* REQUIRED ACTION
All lines in the material below that hold "none" should be found and copied.

* RECORDS PROVIDED
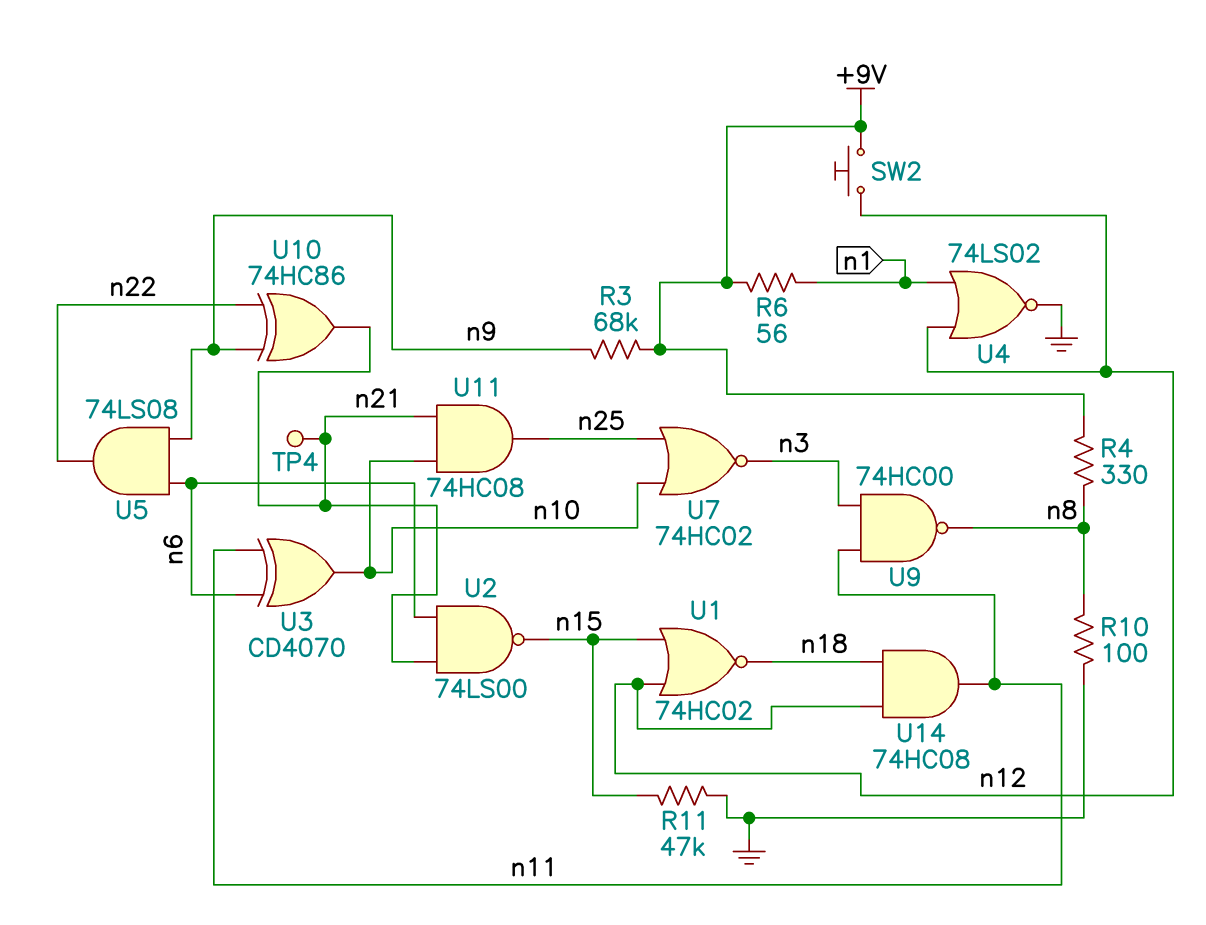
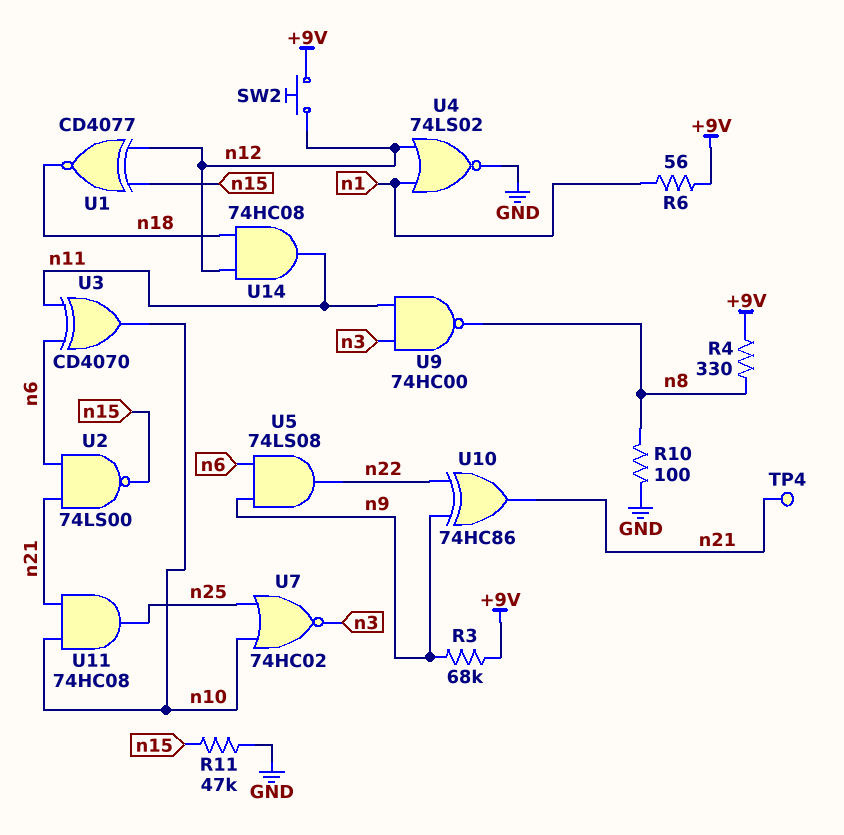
U1: NOR 74HC02 (in n12, in n15, out n18) -> XNOR CD4077 (in n12, in n15, out n18)

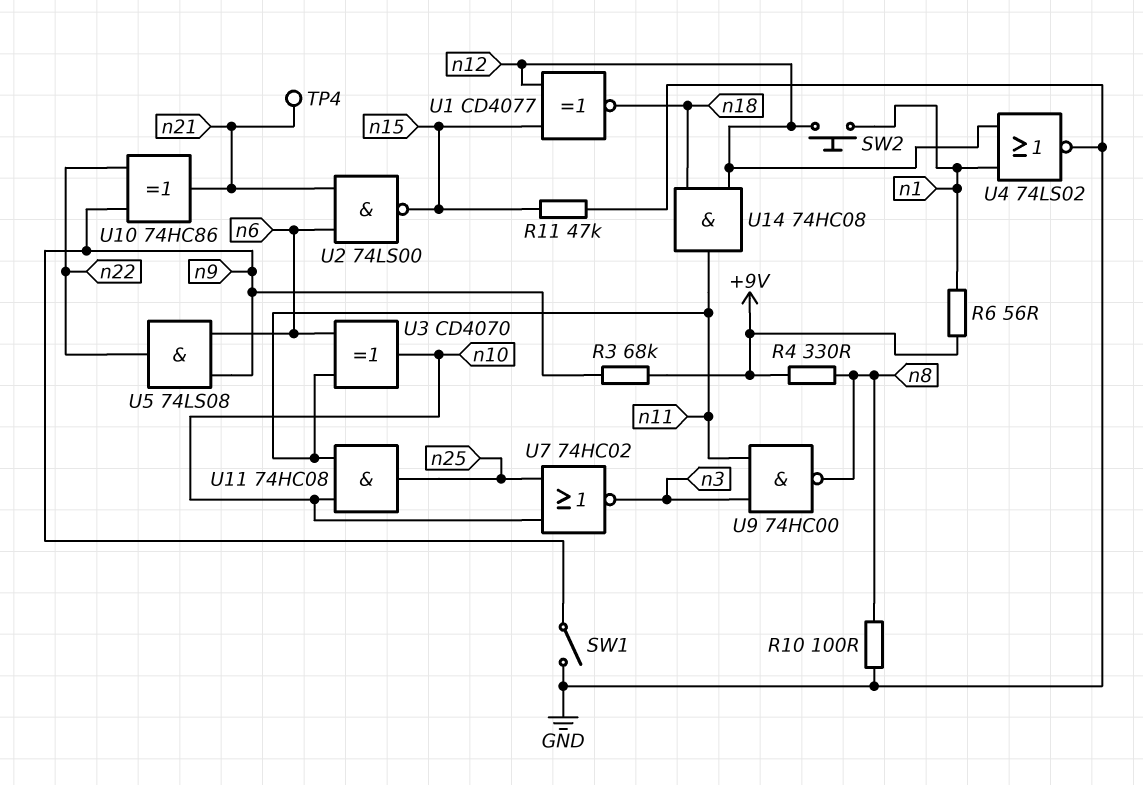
SW1: none -> switch (GND, n9)
SW2: button (+9V, n12) -> button (n1, n12)
U11: AND 74HC08 (in n10, in n21, out n25) -> AND 74HC08 (in n10, in n11, out n25)

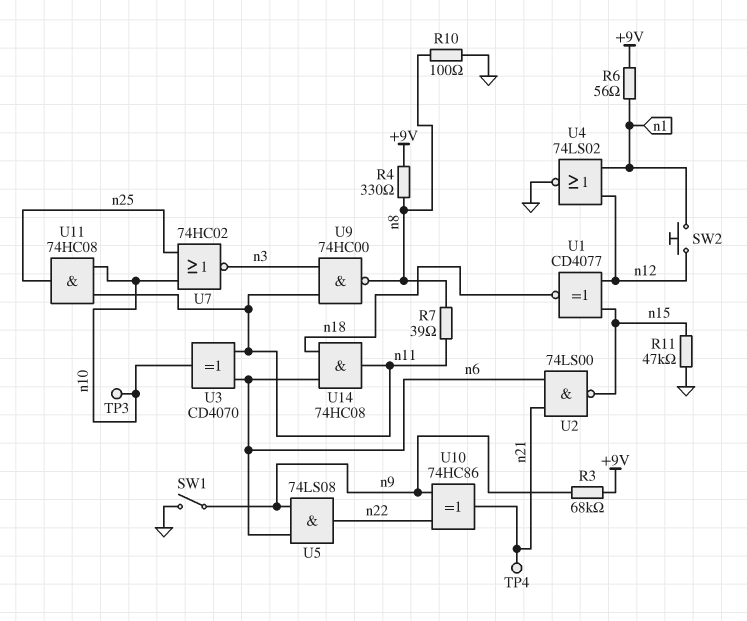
R7: none -> 39 (n8, n11)
TP3: none -> test point (n10)
U14: AND 74HC08 (in n12, in n18, out n11) -> AND 74HC08 (in n6, in n18, out n11)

* RESPONSE TO THE TASK
SW1: none -> switch (GND, n9)
R7: none -> 39 (n8, n11)
TP3: none -> test point (n10)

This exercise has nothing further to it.